*EXTRACTED RECORDS*.
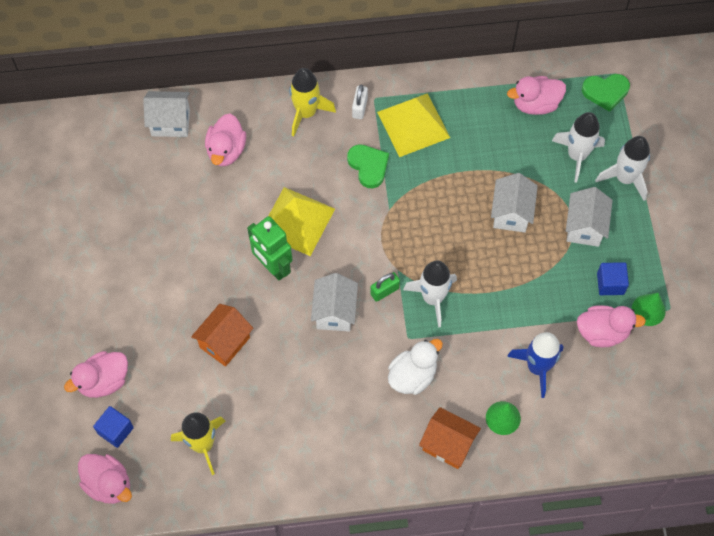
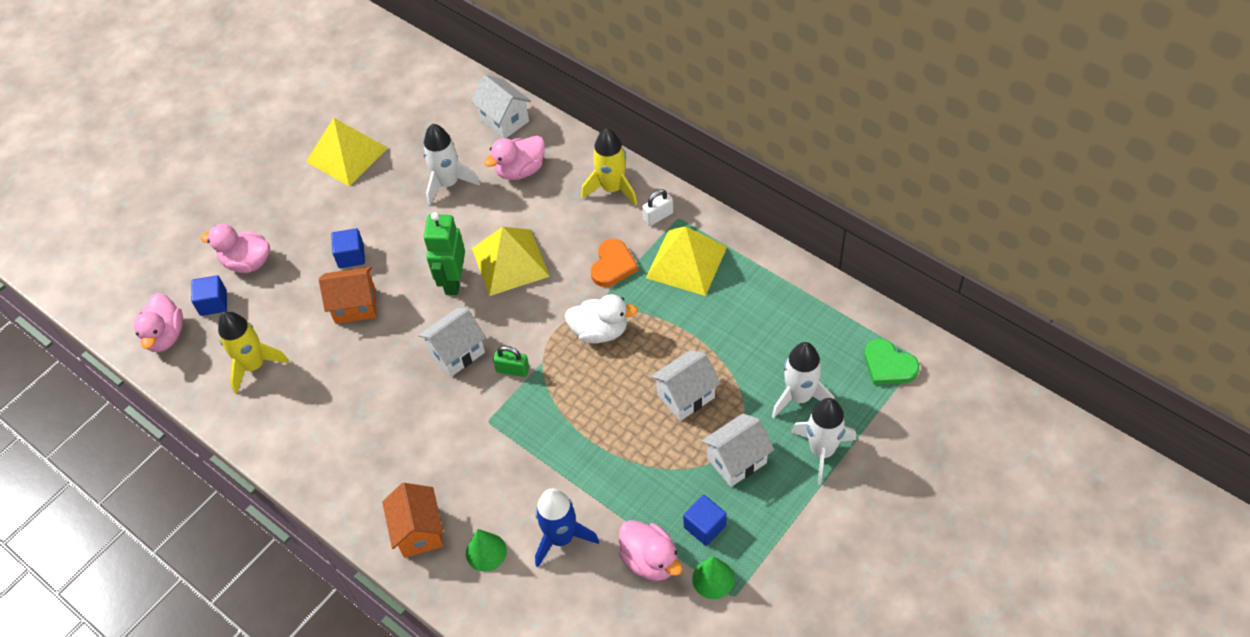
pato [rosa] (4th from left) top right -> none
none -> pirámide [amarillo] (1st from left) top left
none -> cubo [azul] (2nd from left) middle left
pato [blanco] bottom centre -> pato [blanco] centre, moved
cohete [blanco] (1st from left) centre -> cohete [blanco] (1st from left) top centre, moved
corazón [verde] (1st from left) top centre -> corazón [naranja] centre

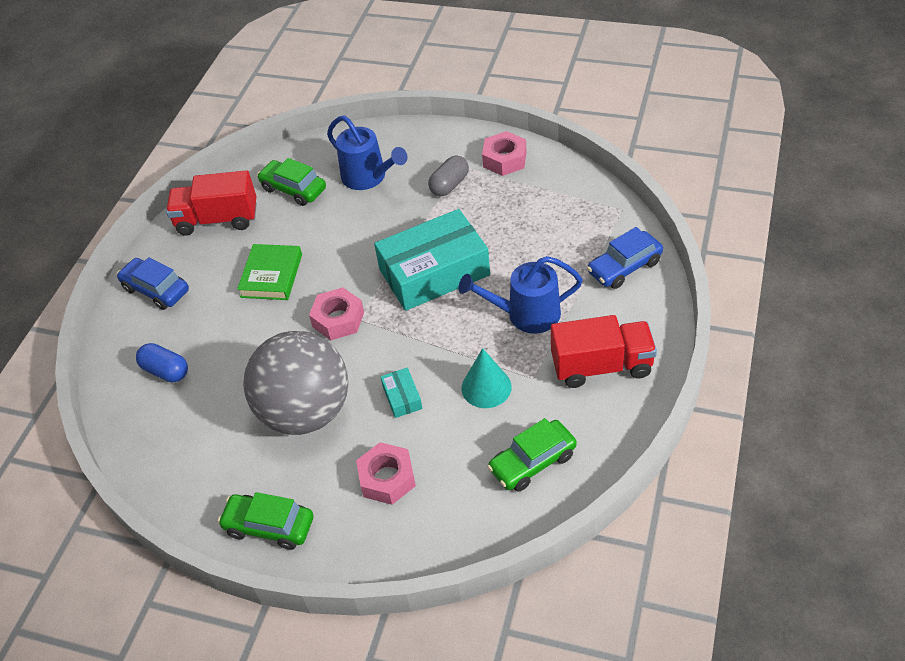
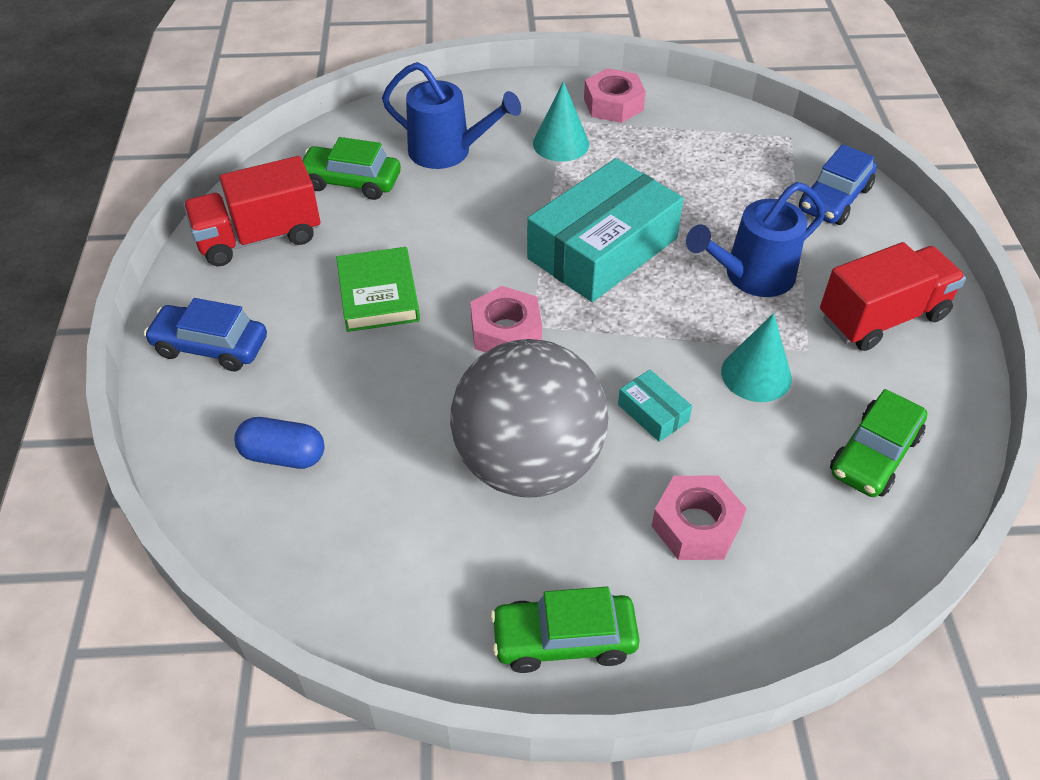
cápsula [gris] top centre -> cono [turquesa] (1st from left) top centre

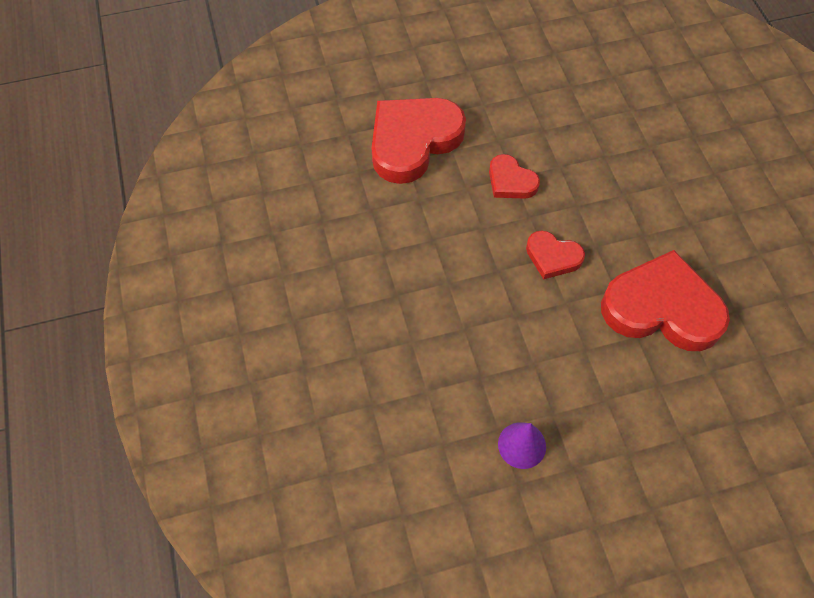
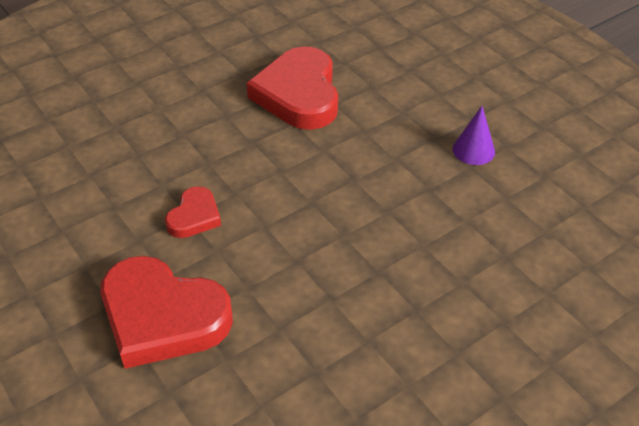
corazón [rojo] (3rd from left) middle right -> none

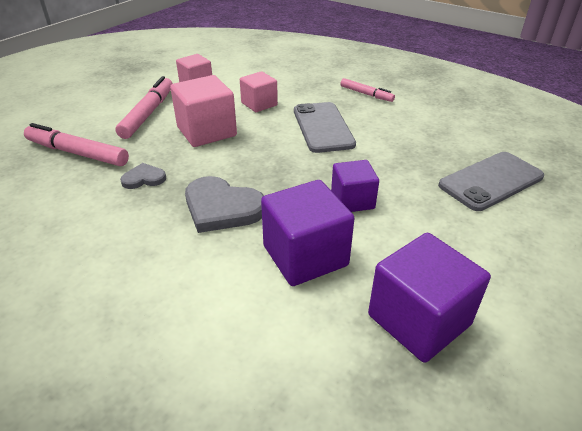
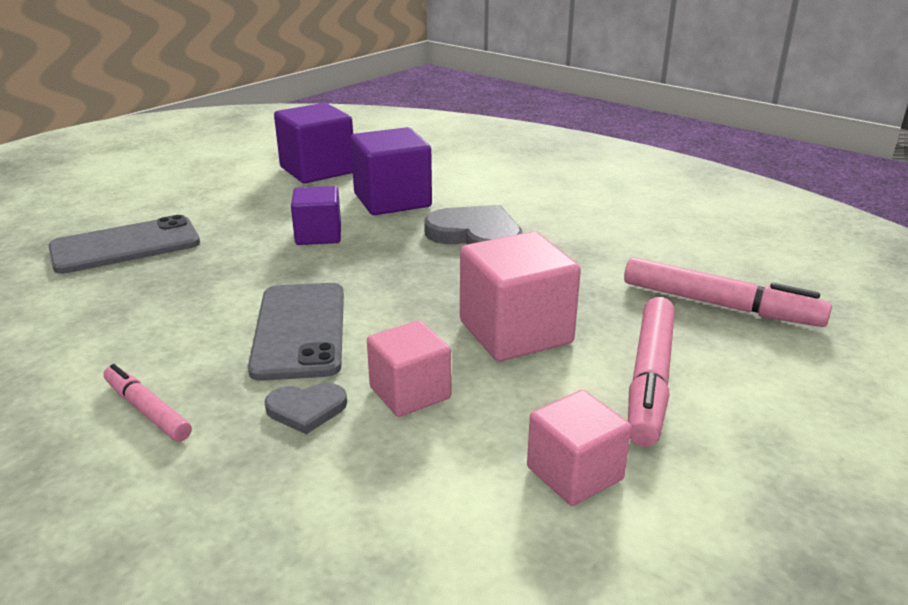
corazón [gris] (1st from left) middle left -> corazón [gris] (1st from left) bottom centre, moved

*TRY IT*.
Would you please show every line of the material above that includes the string "blanco"?

*WRITTEN SOLUTION*.
pato [blanco] bottom centre -> pato [blanco] centre, moved
cohete [blanco] (1st from left) centre -> cohete [blanco] (1st from left) top centre, moved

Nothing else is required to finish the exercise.